[[ PROVIDED INFORMATION, beginning ]]
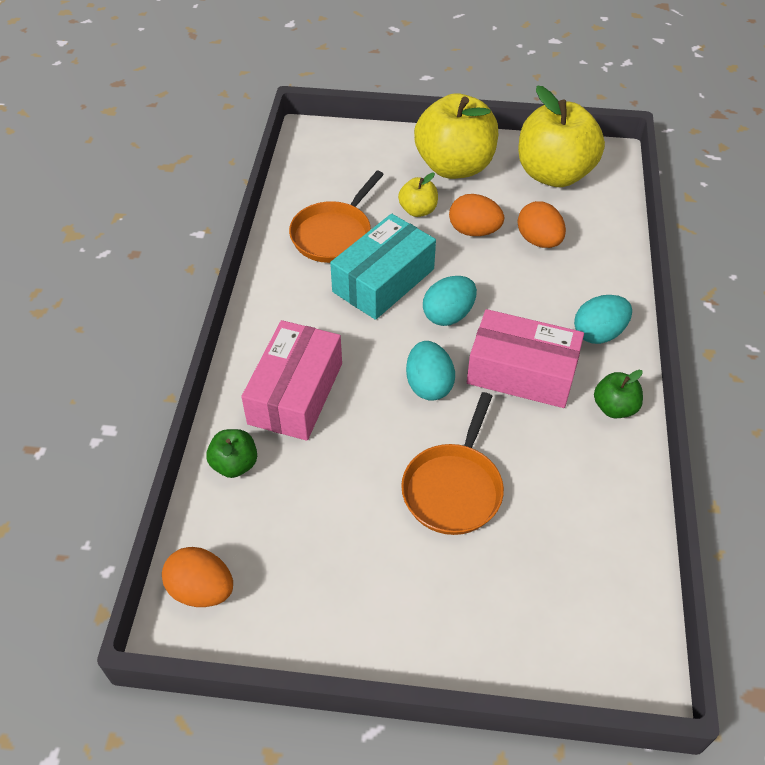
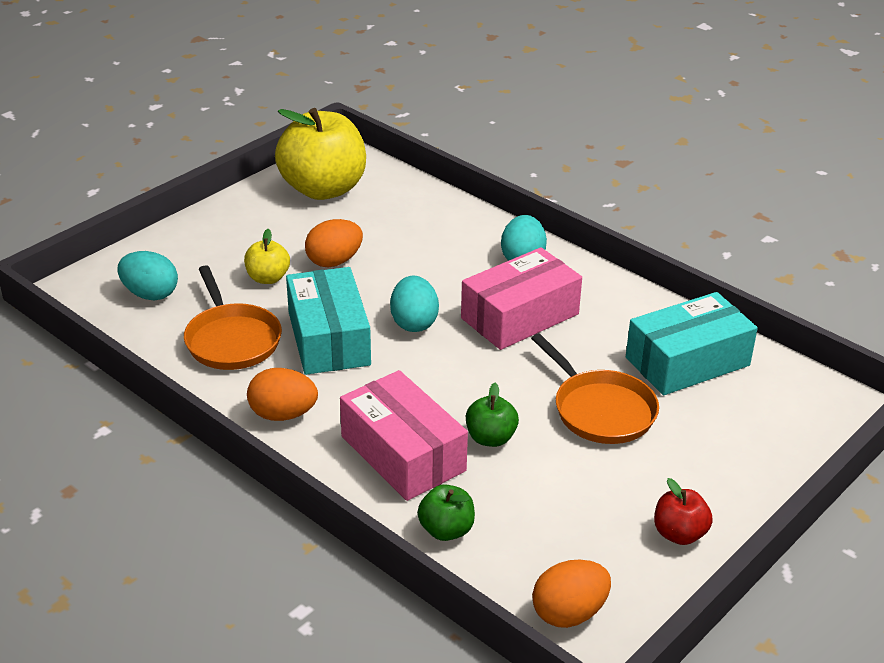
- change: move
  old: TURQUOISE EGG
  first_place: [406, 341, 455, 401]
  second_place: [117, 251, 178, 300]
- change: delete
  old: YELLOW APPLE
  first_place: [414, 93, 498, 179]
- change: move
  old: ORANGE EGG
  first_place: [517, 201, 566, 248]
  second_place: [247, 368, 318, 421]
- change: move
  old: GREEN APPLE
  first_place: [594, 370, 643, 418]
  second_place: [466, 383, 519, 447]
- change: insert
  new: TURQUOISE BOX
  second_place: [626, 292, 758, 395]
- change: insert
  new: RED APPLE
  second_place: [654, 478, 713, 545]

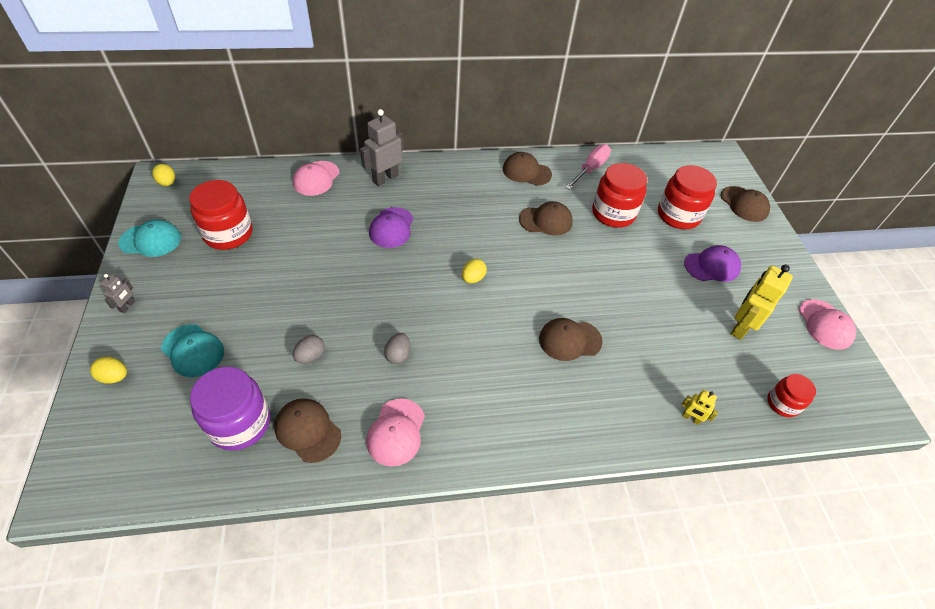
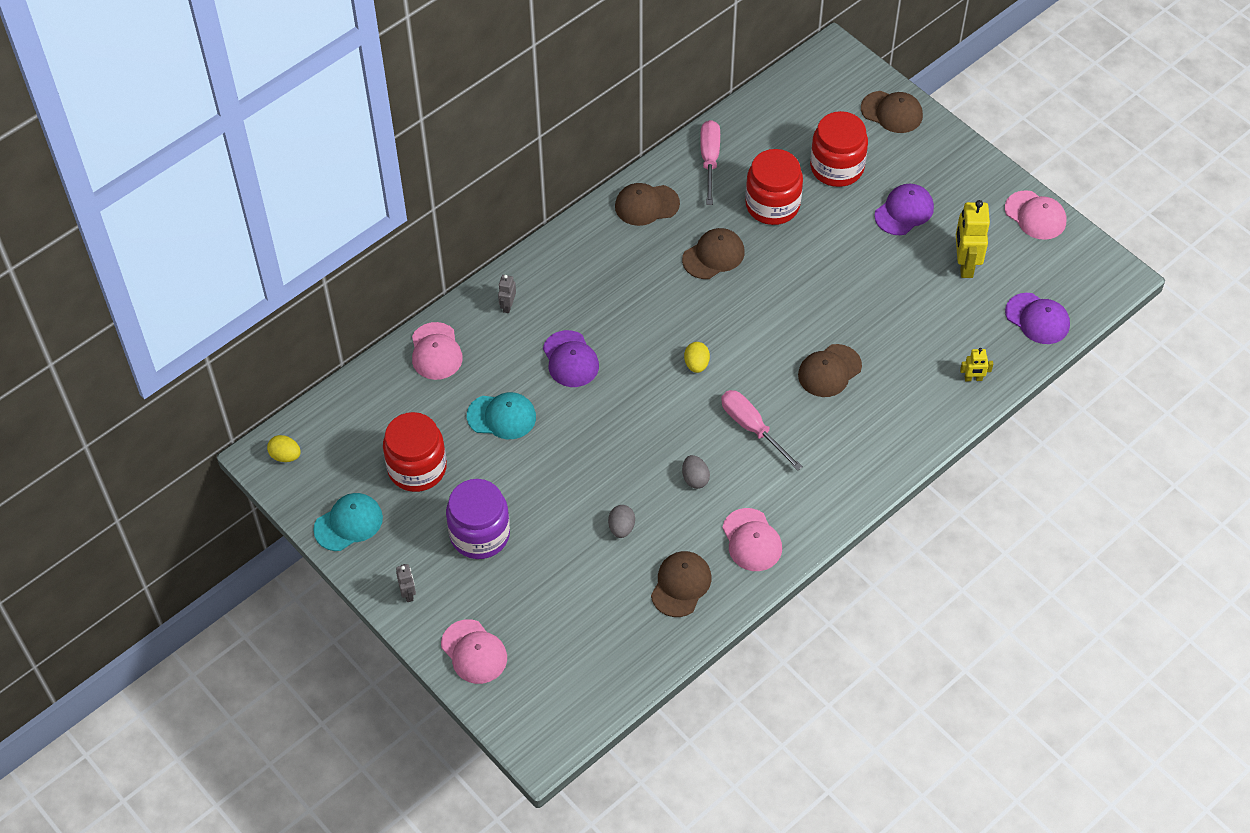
- change: replace
  old: YELLOW EGG
  new: PINK CAP
  first_place: [90, 357, 127, 383]
  second_place: [441, 619, 507, 684]
- change: move
  old: TURQUOISE CAP
  first_place: [161, 324, 224, 377]
  second_place: [467, 392, 536, 439]
- change: move
  old: PURPLE JAR
  first_place: [190, 367, 270, 451]
  second_place: [446, 479, 510, 559]
- change: rotate
  old: BROWN CAP
  first_place: [274, 398, 341, 463]
  second_place: [651, 551, 711, 617]
  degrees: 105
- change: resize
  old: GREY ROBOT
  first_place: [360, 109, 403, 186]
  second_place: [498, 275, 516, 313]
  factor: 0.51
- change: replace
  old: RED JAR
  new: PURPLE CAP
  first_place: [767, 374, 816, 417]
  second_place: [1005, 293, 1070, 344]
- change: insert
  new: PINK SCREWDRIVER
  second_place: [721, 390, 803, 471]

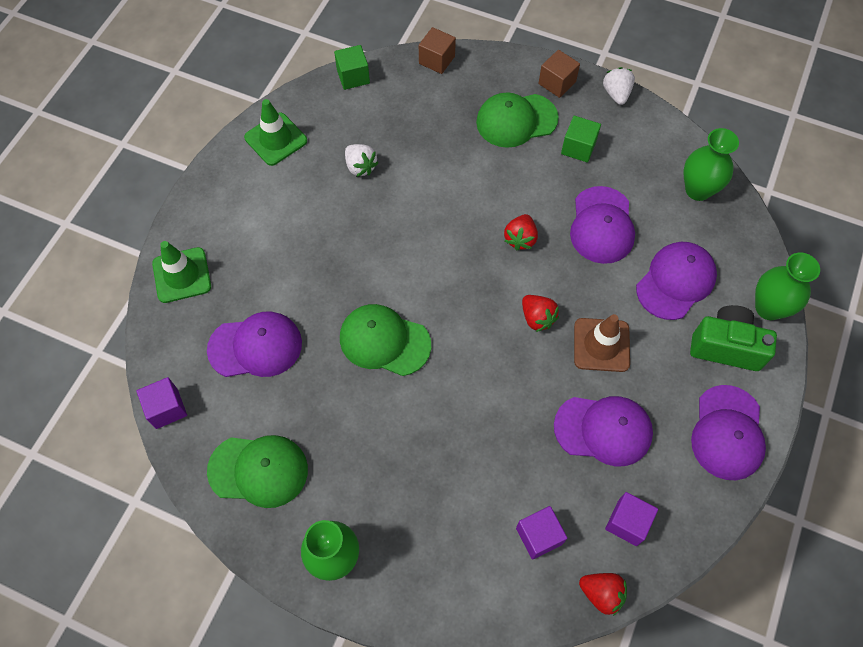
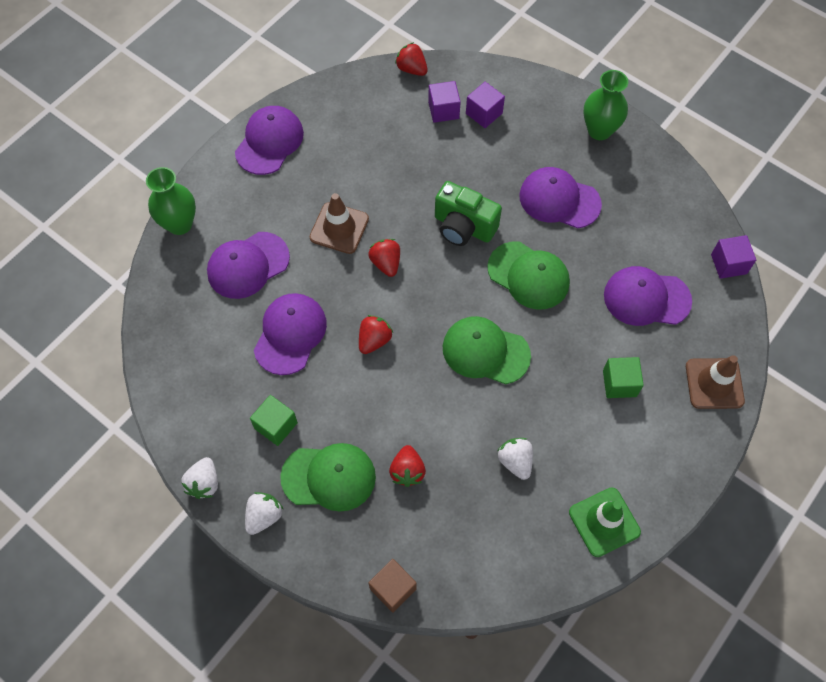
- change: recolor
  old: GREEN TRAFFIC CONE
  new: BROWN TRAFFIC CONE
  first_place: [152, 241, 211, 303]
  second_place: [686, 355, 745, 409]
- change: move
  old: GREEN CAP
  first_place: [207, 435, 308, 508]
  second_place: [443, 316, 531, 384]
- change: move
  old: GREEN CUBE
  first_place: [334, 45, 370, 90]
  second_place: [603, 357, 644, 398]
- change: replace
  old: BROWN CUBE
  new: WHITE STRAWBERRY
  first_place: [538, 50, 580, 98]
  second_place: [245, 492, 283, 535]
- change: move
  old: PURPLE CAP
  first_place: [554, 396, 653, 466]
  second_place: [519, 167, 602, 229]
- change: move
  old: PURPLE CUBE
  first_place: [605, 492, 658, 546]
  second_place: [466, 82, 505, 128]
- change: delete
  old: GREEN VASE
  first_place: [684, 128, 739, 201]
- change: move
  old: GREEN CAMERA
  first_place: [690, 305, 777, 371]
  second_place: [435, 181, 502, 246]
- change: insert
  new: RED STRAWBERRY
  second_place: [389, 445, 426, 487]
[[ PROVIDED INFORMATION, end ]]
TASK BRIEF
Restate the data above word for word. Do not include the images.

TASK ANSWER
- change: move
  old: TURQUOISE EGG
  first_place: [406, 341, 455, 401]
  second_place: [117, 251, 178, 300]
- change: delete
  old: YELLOW APPLE
  first_place: [414, 93, 498, 179]
- change: move
  old: ORANGE EGG
  first_place: [517, 201, 566, 248]
  second_place: [247, 368, 318, 421]
- change: move
  old: GREEN APPLE
  first_place: [594, 370, 643, 418]
  second_place: [466, 383, 519, 447]
- change: insert
  new: TURQUOISE BOX
  second_place: [626, 292, 758, 395]
- change: insert
  new: RED APPLE
  second_place: [654, 478, 713, 545]

- change: replace
  old: YELLOW EGG
  new: PINK CAP
  first_place: [90, 357, 127, 383]
  second_place: [441, 619, 507, 684]
- change: move
  old: TURQUOISE CAP
  first_place: [161, 324, 224, 377]
  second_place: [467, 392, 536, 439]
- change: move
  old: PURPLE JAR
  first_place: [190, 367, 270, 451]
  second_place: [446, 479, 510, 559]
- change: rotate
  old: BROWN CAP
  first_place: [274, 398, 341, 463]
  second_place: [651, 551, 711, 617]
  degrees: 105
- change: resize
  old: GREY ROBOT
  first_place: [360, 109, 403, 186]
  second_place: [498, 275, 516, 313]
  factor: 0.51
- change: replace
  old: RED JAR
  new: PURPLE CAP
  first_place: [767, 374, 816, 417]
  second_place: [1005, 293, 1070, 344]
- change: insert
  new: PINK SCREWDRIVER
  second_place: [721, 390, 803, 471]

- change: recolor
  old: GREEN TRAFFIC CONE
  new: BROWN TRAFFIC CONE
  first_place: [152, 241, 211, 303]
  second_place: [686, 355, 745, 409]
- change: move
  old: GREEN CAP
  first_place: [207, 435, 308, 508]
  second_place: [443, 316, 531, 384]
- change: move
  old: GREEN CUBE
  first_place: [334, 45, 370, 90]
  second_place: [603, 357, 644, 398]
- change: replace
  old: BROWN CUBE
  new: WHITE STRAWBERRY
  first_place: [538, 50, 580, 98]
  second_place: [245, 492, 283, 535]
- change: move
  old: PURPLE CAP
  first_place: [554, 396, 653, 466]
  second_place: [519, 167, 602, 229]
- change: move
  old: PURPLE CUBE
  first_place: [605, 492, 658, 546]
  second_place: [466, 82, 505, 128]
- change: delete
  old: GREEN VASE
  first_place: [684, 128, 739, 201]
- change: move
  old: GREEN CAMERA
  first_place: [690, 305, 777, 371]
  second_place: [435, 181, 502, 246]
- change: insert
  new: RED STRAWBERRY
  second_place: [389, 445, 426, 487]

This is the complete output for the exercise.